> _Data entries_

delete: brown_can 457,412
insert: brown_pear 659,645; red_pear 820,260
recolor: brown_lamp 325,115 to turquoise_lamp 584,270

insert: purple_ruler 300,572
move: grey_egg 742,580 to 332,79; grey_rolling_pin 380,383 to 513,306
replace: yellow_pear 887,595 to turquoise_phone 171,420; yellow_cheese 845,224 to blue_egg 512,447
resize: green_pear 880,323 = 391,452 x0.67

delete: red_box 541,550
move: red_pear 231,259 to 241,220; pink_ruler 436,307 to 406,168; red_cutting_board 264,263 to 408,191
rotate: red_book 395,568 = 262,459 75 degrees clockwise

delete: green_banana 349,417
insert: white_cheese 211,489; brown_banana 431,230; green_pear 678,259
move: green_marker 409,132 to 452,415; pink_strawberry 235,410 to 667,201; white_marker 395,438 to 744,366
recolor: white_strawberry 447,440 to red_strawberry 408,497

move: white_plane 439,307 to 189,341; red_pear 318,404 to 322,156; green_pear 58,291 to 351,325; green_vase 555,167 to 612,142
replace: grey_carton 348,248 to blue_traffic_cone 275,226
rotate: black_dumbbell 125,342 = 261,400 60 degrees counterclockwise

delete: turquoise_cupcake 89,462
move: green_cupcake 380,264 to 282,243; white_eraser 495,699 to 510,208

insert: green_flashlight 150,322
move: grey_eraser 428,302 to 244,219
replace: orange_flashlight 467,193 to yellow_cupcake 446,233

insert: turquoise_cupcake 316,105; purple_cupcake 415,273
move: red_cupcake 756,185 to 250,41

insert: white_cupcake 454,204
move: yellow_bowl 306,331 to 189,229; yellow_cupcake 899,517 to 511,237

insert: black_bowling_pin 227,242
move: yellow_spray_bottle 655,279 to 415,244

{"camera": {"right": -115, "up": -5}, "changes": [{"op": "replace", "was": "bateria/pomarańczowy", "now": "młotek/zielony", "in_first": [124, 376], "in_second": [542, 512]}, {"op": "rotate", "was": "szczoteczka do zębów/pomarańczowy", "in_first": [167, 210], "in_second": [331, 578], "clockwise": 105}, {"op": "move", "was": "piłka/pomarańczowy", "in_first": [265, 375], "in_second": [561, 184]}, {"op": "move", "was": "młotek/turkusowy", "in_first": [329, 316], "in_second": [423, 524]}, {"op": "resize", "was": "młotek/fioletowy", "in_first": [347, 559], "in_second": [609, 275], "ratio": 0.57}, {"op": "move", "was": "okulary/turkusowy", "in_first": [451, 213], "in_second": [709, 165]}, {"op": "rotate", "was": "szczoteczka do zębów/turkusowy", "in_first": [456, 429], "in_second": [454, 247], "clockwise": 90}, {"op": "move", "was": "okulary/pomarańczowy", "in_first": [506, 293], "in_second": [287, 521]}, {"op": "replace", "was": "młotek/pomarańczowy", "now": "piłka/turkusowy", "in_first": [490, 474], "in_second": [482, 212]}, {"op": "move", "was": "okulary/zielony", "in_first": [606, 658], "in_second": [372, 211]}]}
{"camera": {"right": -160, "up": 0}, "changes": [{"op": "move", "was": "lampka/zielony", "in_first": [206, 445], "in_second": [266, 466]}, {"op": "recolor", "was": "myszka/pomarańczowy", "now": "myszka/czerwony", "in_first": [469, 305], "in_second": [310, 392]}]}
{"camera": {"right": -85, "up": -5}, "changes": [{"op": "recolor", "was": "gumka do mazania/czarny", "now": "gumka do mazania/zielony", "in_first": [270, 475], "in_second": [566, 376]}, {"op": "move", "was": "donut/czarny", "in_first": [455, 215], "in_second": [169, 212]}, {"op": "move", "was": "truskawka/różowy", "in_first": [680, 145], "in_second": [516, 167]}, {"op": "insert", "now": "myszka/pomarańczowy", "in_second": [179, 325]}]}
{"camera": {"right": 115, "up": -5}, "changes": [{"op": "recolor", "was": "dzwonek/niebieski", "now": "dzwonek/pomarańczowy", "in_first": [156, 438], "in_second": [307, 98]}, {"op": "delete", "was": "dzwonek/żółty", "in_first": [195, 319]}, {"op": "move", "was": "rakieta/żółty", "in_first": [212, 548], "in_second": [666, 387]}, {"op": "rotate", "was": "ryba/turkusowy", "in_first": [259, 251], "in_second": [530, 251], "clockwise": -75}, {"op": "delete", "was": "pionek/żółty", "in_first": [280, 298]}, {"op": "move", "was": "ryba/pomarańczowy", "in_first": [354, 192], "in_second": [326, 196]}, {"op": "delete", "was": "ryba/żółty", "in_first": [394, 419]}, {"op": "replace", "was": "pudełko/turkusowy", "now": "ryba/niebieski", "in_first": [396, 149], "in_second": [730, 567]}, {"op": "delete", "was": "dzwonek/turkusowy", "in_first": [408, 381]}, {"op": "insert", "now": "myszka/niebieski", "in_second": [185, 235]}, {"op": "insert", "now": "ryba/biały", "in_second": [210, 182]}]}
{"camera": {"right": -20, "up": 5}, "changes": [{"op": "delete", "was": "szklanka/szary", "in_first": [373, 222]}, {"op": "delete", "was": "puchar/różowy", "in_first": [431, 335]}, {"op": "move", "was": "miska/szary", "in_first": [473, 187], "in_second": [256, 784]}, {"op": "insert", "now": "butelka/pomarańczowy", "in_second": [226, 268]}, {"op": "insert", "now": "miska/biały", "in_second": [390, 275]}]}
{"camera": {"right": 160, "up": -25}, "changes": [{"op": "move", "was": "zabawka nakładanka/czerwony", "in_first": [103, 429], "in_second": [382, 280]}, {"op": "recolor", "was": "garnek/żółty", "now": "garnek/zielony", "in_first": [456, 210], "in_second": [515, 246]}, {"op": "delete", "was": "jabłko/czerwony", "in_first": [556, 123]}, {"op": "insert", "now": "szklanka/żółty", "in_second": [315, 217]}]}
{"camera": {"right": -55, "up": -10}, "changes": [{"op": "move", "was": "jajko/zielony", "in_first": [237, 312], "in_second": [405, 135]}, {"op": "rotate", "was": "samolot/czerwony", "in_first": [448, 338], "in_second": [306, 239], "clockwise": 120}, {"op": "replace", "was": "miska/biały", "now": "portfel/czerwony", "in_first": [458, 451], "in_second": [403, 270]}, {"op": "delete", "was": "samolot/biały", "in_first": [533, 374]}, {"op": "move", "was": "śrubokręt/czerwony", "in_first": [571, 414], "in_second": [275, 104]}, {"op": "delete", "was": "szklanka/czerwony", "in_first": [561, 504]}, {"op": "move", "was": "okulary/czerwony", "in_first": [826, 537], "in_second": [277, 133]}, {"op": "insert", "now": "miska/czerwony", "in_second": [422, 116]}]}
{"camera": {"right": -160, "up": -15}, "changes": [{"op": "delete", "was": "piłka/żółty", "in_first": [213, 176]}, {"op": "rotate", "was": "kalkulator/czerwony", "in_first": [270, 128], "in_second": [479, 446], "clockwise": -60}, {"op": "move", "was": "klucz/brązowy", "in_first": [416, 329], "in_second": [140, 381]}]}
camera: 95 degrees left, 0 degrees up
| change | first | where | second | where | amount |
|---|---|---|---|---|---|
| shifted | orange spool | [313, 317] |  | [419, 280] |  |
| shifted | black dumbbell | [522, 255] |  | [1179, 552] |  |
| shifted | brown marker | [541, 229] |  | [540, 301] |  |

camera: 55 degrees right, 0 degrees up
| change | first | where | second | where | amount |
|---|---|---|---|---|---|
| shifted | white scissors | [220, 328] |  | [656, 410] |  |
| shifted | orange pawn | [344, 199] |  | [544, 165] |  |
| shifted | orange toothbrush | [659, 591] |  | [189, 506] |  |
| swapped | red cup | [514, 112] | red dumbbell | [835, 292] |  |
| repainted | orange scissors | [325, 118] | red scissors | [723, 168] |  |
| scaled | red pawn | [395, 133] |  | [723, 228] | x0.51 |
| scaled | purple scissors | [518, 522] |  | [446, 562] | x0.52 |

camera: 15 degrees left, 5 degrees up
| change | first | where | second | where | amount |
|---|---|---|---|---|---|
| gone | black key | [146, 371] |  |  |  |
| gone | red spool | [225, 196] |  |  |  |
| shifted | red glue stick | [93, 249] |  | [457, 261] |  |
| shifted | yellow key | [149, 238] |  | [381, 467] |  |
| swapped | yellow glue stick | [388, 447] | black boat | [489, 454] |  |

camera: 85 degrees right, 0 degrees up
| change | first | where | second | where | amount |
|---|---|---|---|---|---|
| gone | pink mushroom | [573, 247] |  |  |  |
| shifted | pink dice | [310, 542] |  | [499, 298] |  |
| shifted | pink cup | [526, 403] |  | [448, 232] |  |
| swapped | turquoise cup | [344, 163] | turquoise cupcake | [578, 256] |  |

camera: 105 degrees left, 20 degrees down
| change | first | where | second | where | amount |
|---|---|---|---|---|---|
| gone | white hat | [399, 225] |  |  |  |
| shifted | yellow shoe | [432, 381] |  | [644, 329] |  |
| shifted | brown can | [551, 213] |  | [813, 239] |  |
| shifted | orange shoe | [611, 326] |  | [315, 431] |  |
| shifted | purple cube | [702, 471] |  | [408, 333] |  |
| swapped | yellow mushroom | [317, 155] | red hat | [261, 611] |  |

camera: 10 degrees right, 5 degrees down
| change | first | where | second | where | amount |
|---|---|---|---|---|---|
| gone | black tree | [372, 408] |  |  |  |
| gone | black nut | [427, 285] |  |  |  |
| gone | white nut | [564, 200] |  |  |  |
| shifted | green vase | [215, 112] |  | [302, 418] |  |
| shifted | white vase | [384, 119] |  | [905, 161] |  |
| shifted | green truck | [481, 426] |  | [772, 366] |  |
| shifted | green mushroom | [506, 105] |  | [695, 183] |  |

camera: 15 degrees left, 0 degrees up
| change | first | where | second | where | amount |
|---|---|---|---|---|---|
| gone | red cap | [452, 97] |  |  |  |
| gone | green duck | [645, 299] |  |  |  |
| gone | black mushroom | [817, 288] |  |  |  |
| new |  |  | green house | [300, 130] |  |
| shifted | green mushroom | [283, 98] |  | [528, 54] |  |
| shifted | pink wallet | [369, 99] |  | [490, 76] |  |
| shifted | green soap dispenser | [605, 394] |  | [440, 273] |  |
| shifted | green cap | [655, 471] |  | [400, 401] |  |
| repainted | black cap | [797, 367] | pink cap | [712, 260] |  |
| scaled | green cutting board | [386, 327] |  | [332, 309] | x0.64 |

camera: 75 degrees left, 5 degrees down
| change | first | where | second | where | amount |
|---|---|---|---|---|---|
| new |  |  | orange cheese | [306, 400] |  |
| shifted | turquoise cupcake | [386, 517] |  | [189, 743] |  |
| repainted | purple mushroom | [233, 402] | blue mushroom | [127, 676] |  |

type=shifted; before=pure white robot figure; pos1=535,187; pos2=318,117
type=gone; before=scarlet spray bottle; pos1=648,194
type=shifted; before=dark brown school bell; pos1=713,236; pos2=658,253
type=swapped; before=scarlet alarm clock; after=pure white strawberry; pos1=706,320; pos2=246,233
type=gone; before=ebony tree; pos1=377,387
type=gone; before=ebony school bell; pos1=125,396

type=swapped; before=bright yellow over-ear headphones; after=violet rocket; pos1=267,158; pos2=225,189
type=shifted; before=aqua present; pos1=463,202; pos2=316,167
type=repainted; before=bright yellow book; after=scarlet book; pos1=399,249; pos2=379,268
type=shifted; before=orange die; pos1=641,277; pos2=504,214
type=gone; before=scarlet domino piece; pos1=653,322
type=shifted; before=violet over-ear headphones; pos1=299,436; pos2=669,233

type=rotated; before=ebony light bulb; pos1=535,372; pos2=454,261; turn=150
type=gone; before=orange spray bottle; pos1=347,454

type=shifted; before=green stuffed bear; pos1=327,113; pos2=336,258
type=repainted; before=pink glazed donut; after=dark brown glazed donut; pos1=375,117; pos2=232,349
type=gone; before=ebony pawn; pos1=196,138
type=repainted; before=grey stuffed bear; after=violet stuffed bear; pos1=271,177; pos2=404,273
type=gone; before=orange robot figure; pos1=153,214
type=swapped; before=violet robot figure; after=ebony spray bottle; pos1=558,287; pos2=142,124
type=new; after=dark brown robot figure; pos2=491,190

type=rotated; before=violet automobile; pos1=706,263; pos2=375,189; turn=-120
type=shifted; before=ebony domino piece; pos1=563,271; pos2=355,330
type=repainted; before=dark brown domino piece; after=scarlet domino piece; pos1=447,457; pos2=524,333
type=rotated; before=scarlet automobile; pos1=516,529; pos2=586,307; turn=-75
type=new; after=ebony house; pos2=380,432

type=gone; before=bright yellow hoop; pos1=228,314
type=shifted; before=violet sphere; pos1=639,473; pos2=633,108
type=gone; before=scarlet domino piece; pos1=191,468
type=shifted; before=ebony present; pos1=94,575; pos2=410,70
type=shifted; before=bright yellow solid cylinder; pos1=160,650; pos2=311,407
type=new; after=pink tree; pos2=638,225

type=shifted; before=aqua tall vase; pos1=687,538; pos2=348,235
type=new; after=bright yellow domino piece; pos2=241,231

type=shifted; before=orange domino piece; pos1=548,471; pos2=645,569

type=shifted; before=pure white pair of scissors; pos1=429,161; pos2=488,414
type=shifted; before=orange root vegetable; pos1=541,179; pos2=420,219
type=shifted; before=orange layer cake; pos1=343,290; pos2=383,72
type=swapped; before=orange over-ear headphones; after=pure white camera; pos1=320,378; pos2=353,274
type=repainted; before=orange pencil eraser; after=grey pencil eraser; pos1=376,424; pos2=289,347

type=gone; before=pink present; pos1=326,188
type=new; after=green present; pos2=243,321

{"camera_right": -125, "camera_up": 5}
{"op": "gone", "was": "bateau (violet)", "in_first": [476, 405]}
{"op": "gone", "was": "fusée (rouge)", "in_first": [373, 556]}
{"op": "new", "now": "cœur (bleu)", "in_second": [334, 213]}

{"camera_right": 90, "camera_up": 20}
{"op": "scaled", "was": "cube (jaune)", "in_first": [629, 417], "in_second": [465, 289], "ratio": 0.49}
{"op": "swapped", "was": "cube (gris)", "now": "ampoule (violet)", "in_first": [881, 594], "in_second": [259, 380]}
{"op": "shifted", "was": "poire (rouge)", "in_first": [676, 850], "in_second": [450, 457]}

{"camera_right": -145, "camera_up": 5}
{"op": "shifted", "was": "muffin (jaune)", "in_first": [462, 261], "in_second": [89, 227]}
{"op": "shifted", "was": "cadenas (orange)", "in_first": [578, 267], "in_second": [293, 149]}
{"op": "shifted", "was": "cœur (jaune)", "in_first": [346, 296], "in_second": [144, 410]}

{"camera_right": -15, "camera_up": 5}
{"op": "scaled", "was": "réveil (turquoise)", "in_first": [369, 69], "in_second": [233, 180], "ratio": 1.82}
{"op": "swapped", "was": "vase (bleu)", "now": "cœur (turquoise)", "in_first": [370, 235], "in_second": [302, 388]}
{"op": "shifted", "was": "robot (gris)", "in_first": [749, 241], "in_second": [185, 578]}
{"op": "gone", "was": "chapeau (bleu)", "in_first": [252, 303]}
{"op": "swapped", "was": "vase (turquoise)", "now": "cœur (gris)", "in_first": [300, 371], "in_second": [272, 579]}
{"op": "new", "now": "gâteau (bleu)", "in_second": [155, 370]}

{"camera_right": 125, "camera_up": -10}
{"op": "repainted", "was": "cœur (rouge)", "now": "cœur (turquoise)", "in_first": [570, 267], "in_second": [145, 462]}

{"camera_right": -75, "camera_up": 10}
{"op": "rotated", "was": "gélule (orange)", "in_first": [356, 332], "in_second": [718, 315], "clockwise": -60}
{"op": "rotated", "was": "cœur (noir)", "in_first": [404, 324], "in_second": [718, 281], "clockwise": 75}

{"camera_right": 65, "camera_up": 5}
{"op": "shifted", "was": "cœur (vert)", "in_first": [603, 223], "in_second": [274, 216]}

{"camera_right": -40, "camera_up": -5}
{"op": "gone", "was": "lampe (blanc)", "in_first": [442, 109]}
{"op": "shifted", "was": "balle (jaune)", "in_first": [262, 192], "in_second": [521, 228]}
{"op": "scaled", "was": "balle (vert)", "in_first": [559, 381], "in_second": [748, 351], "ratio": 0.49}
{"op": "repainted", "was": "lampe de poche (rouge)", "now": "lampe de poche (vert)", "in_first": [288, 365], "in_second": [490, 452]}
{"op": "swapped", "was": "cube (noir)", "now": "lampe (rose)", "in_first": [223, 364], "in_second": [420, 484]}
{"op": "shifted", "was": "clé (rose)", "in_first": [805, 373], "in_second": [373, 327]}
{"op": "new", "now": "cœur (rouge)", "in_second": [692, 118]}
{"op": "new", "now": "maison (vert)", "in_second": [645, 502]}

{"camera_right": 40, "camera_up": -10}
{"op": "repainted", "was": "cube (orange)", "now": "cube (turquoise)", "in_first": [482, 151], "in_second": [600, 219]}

> _HOW TO COMPLETE THIS TASK_
The first line of the entries, the line with "insert: brown_pear 659,645; red_pear 820,260", and every line between them should be retyped exactly, and nothing else.

> _YOUR RESPONSE_
delete: brown_can 457,412
insert: brown_pear 659,645; red_pear 820,260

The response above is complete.